- **PROBLEM REQUIREMENTS**: Please write out the full listing beneath this line exactly, skipping its images.

- **PROVIDED ENTRIES**:
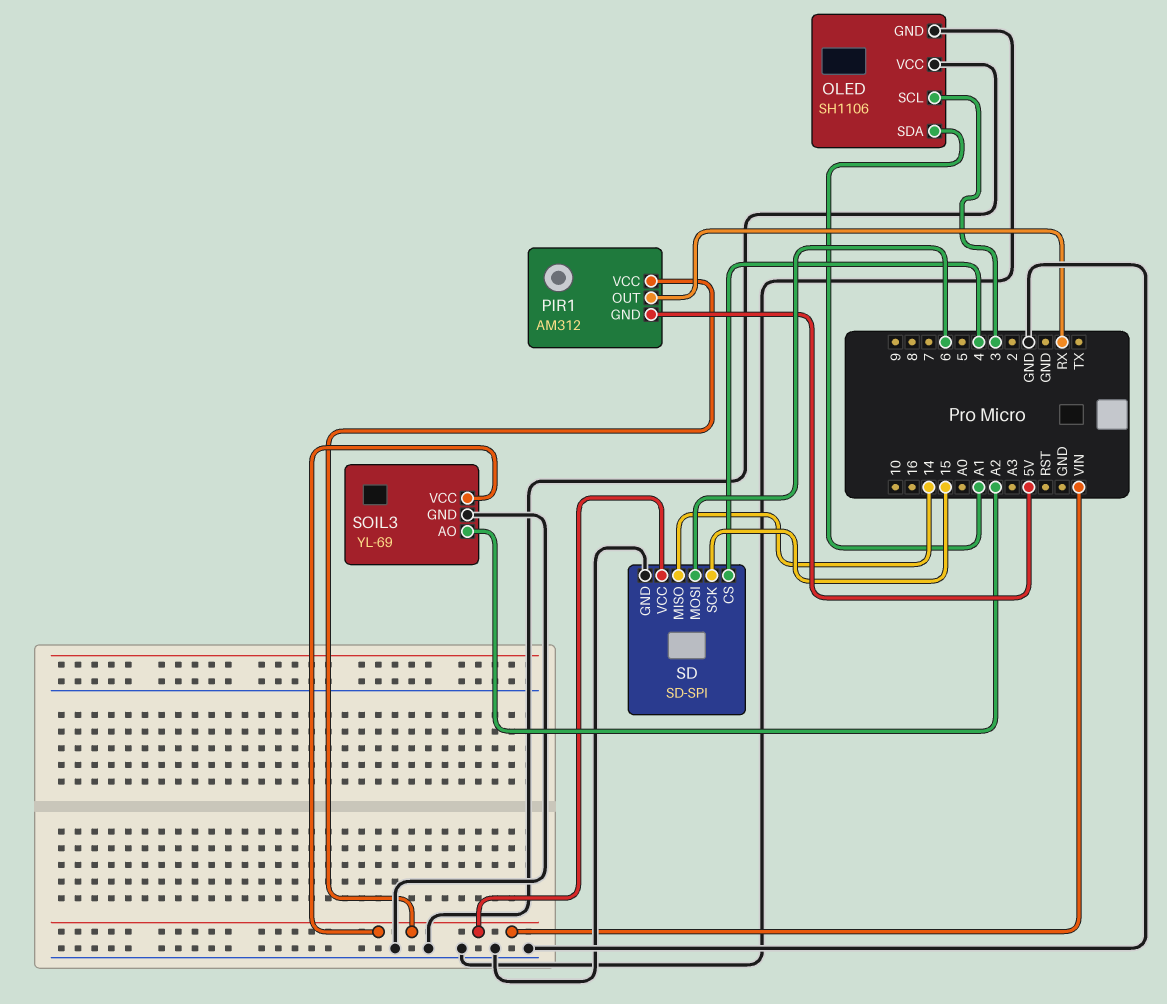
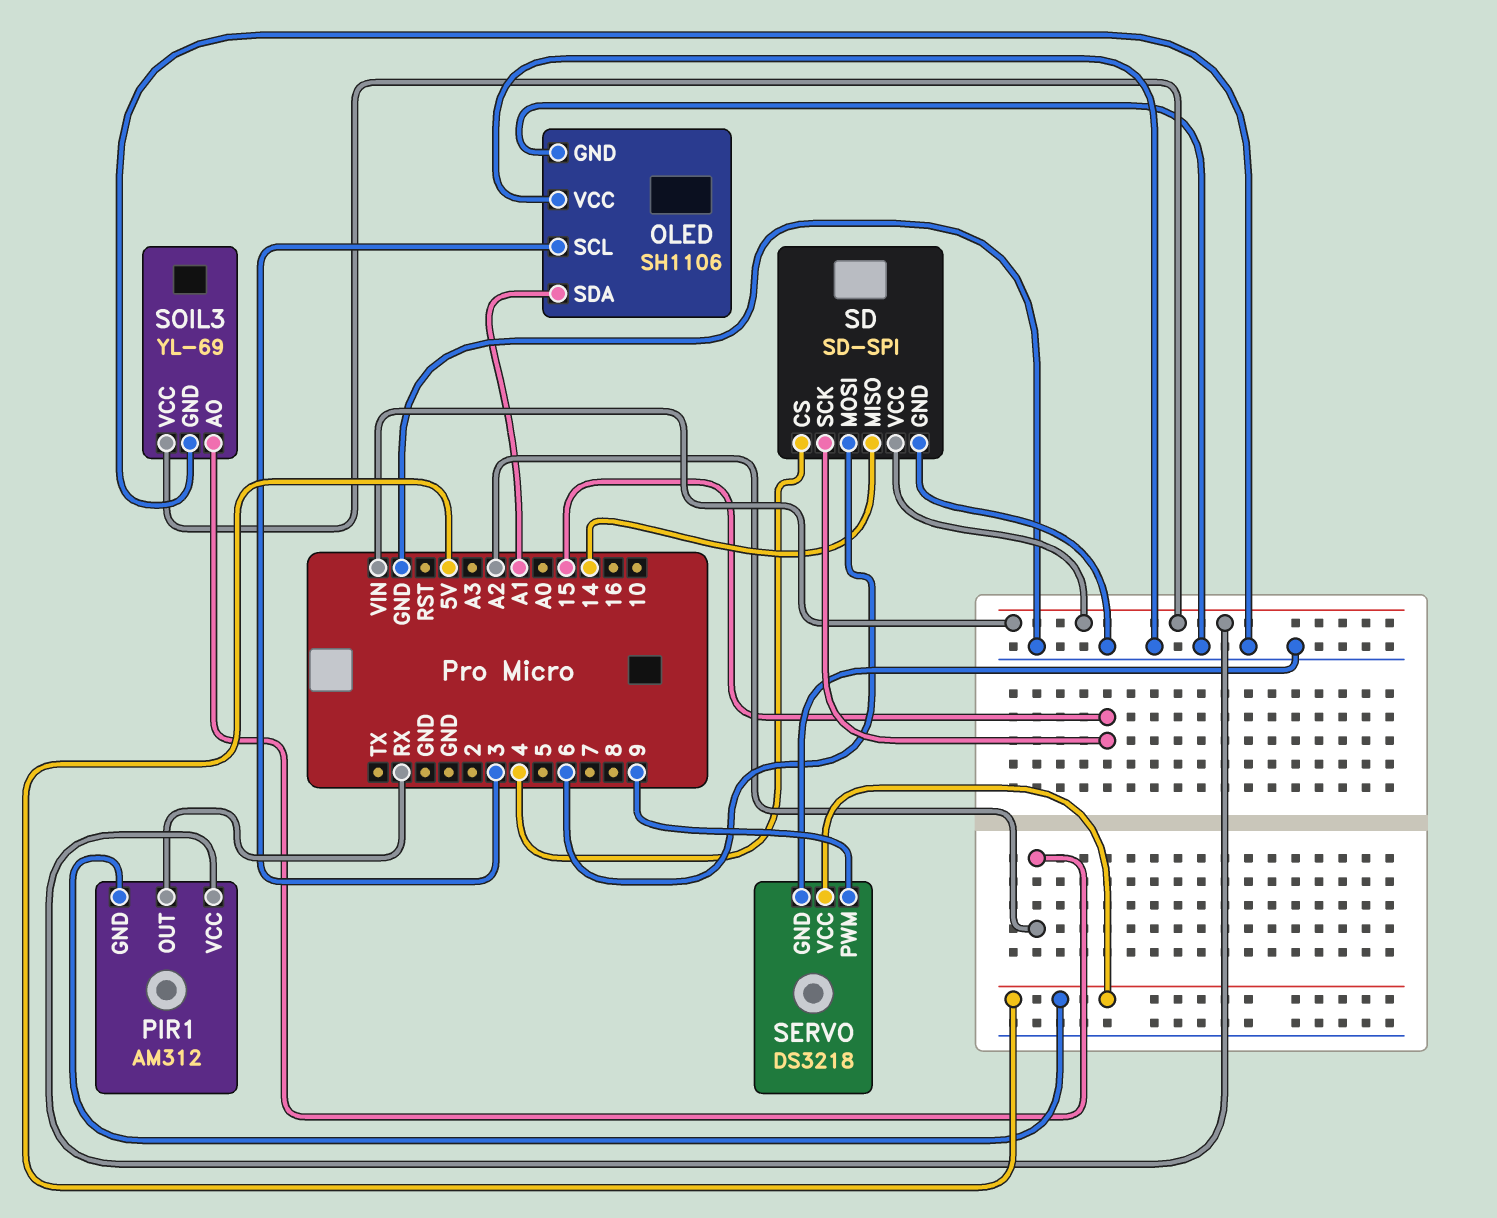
SERVO: none -> DS3218
SERVO pin GND: none -> GND
SERVO pin PWM: none -> 9
SERVO pin VCC: none -> 5V

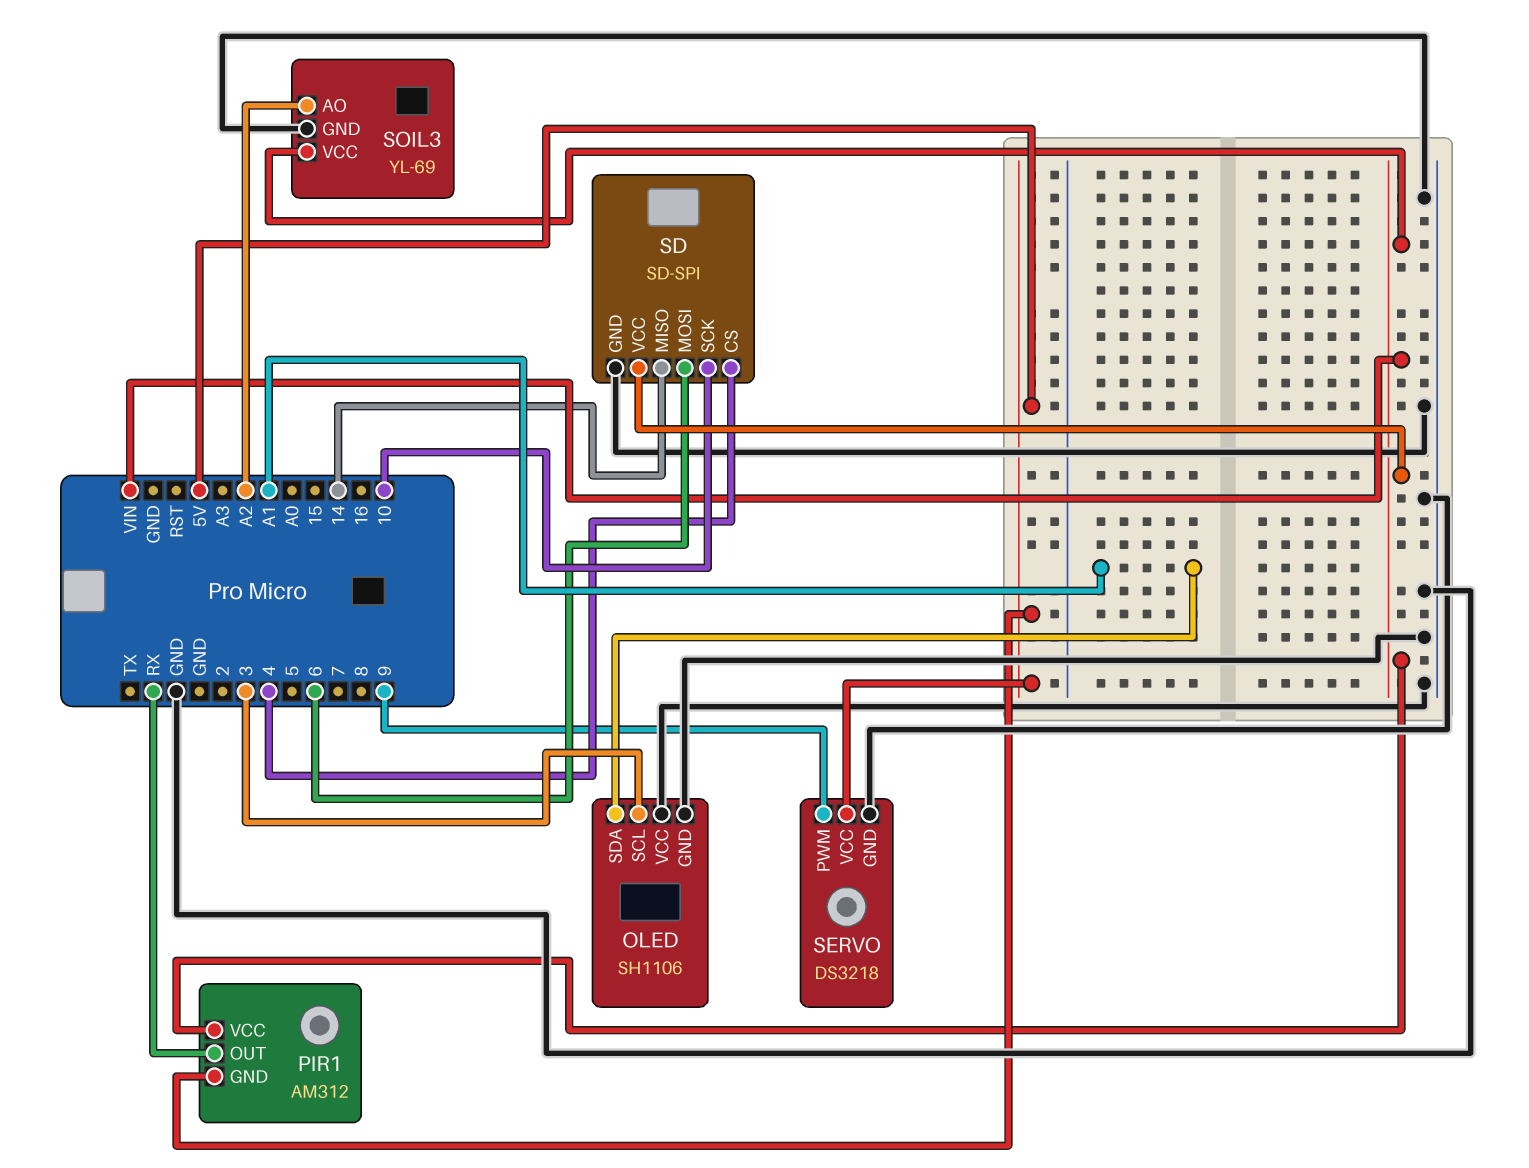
SD pin SCK: 15 -> 10

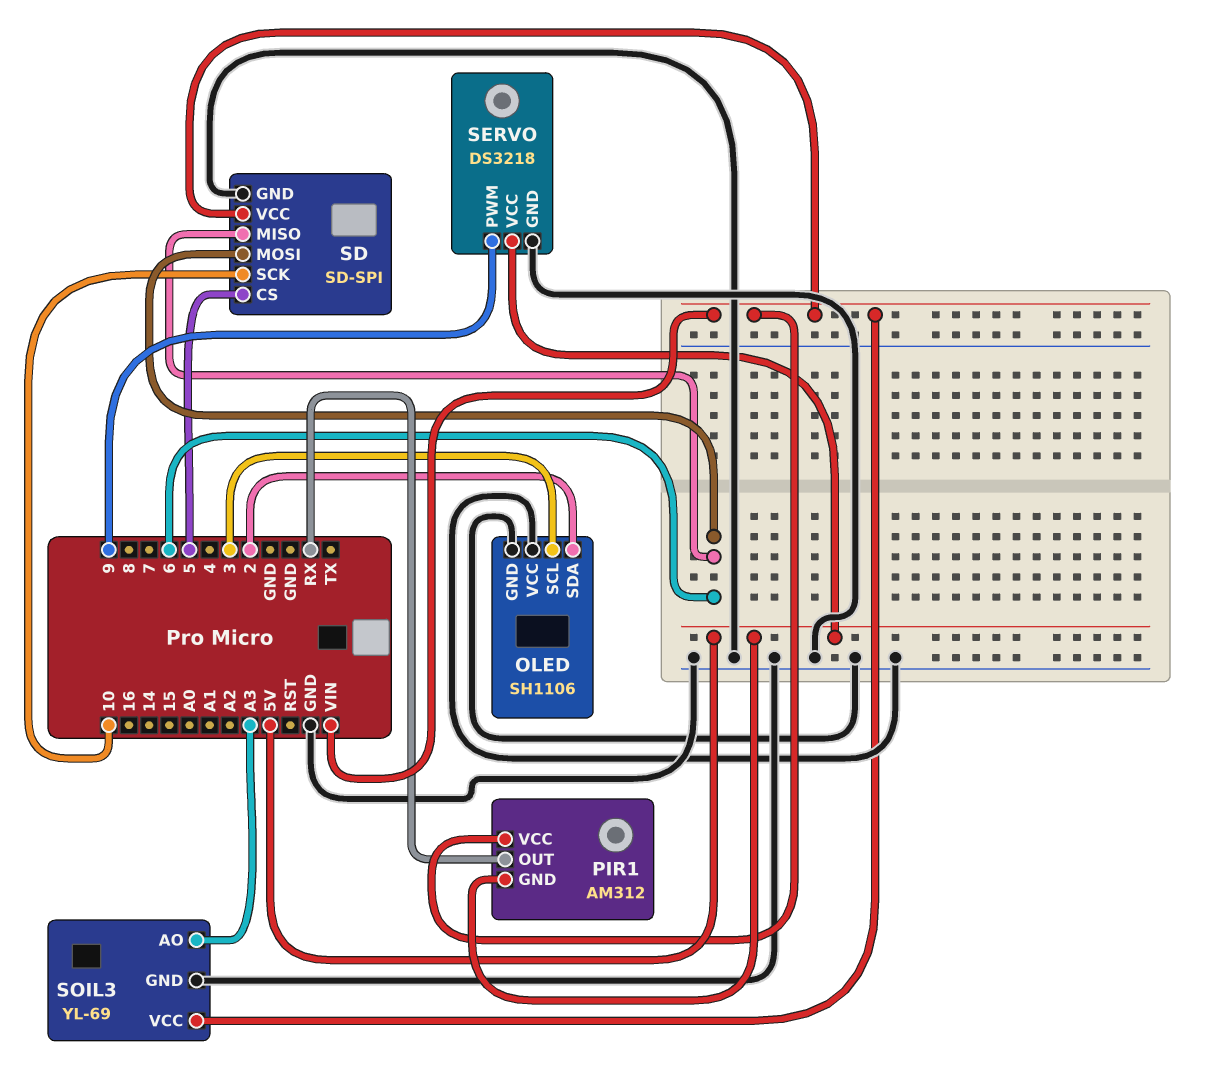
OLED pin SDA: A1 -> 2
SD pin CS: 4 -> 5
SD pin MISO: 14 -> 6
SOIL3 pin AO: A2 -> A3

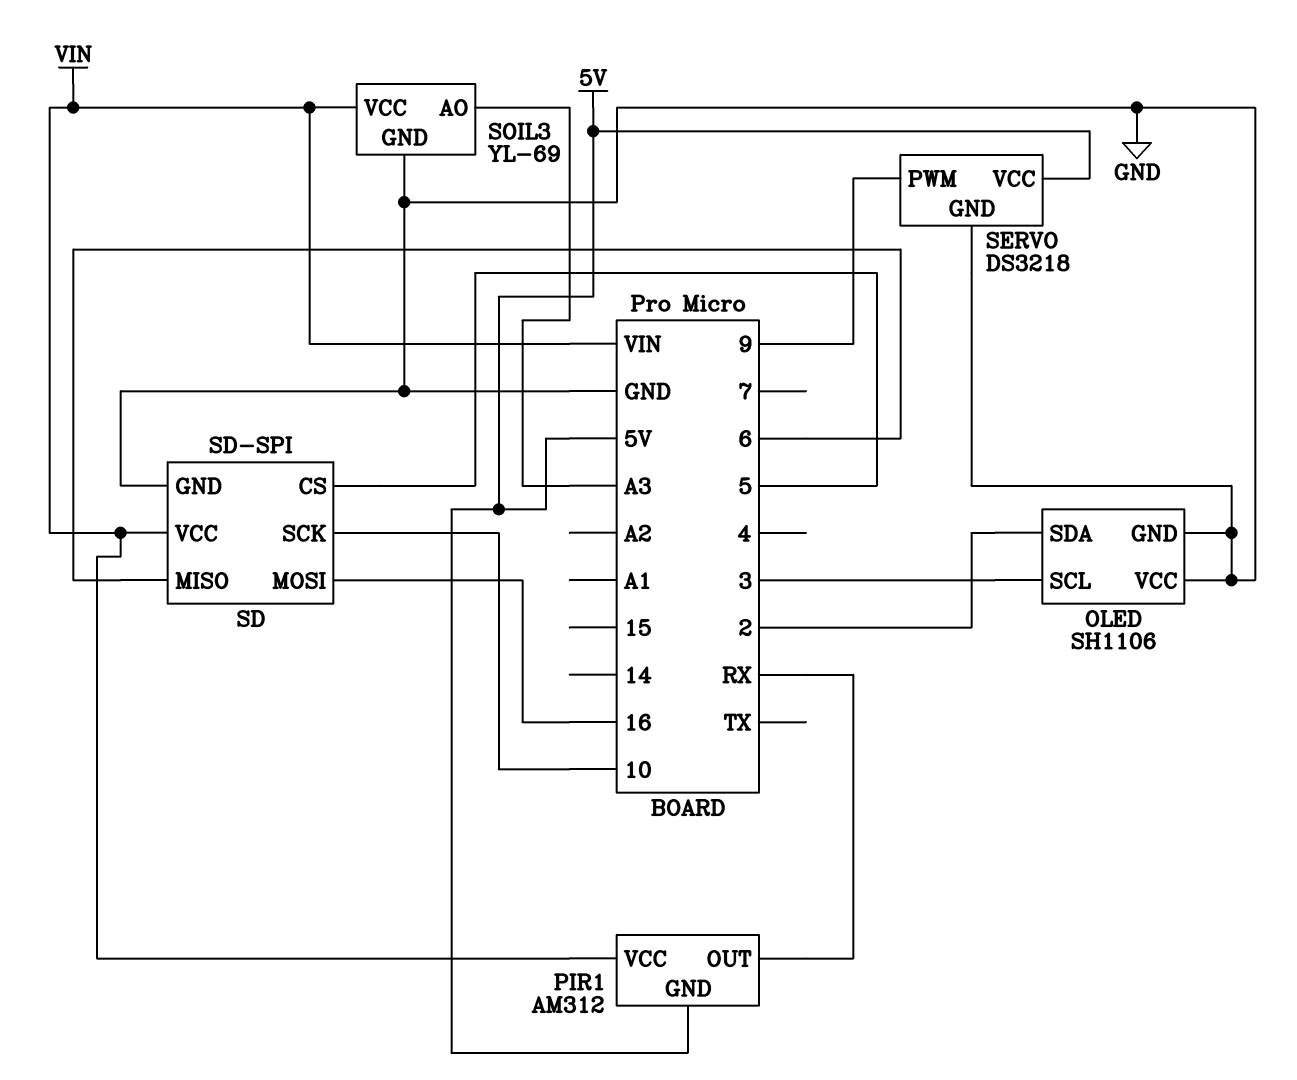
SD pin MOSI: 6 -> 16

- **TASK ANSWER**:
SERVO: none -> DS3218
SERVO pin GND: none -> GND
SERVO pin PWM: none -> 9
SERVO pin VCC: none -> 5V

SD pin SCK: 15 -> 10

OLED pin SDA: A1 -> 2
SD pin CS: 4 -> 5
SD pin MISO: 14 -> 6
SOIL3 pin AO: A2 -> A3

SD pin MOSI: 6 -> 16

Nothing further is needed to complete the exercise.